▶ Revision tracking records
----------------------------------------
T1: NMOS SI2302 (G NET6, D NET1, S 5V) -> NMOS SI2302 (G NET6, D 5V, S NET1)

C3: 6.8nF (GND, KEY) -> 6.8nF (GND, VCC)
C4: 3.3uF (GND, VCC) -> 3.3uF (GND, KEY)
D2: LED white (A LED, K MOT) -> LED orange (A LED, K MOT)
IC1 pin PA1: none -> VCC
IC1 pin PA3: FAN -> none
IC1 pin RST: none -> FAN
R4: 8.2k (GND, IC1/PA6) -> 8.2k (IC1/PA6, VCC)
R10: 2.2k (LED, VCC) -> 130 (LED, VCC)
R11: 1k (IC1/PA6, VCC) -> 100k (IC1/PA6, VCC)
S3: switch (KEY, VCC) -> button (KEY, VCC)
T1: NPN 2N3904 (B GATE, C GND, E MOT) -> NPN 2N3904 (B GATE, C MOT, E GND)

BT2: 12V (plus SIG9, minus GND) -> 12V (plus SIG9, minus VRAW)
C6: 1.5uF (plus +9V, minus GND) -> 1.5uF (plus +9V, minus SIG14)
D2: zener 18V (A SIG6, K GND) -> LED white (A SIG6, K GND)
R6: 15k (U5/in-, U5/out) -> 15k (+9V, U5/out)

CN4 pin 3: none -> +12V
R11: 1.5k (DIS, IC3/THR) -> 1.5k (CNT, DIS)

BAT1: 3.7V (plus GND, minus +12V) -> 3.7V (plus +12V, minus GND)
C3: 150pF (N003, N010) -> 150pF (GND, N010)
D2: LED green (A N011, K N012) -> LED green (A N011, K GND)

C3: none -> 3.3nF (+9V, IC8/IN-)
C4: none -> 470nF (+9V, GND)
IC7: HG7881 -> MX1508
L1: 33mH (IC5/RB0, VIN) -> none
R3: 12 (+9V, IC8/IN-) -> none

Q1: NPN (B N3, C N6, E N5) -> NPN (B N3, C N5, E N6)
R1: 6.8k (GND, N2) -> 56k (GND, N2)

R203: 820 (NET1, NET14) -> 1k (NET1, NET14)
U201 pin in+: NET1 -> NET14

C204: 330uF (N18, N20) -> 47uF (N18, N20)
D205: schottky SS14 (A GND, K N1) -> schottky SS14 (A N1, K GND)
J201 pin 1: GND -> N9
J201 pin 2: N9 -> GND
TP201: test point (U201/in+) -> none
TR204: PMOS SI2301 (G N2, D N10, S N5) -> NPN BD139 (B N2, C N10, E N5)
----------------------------------------
▶ Exercise requirements
Whenever the word "none" occurs in a line above, copy that line.

▶ Expected output
IC1 pin PA1: none -> VCC
IC1 pin PA3: FAN -> none
IC1 pin RST: none -> FAN
CN4 pin 3: none -> +12V
C3: none -> 3.3nF (+9V, IC8/IN-)
C4: none -> 470nF (+9V, GND)
L1: 33mH (IC5/RB0, VIN) -> none
R3: 12 (+9V, IC8/IN-) -> none
TP201: test point (U201/in+) -> none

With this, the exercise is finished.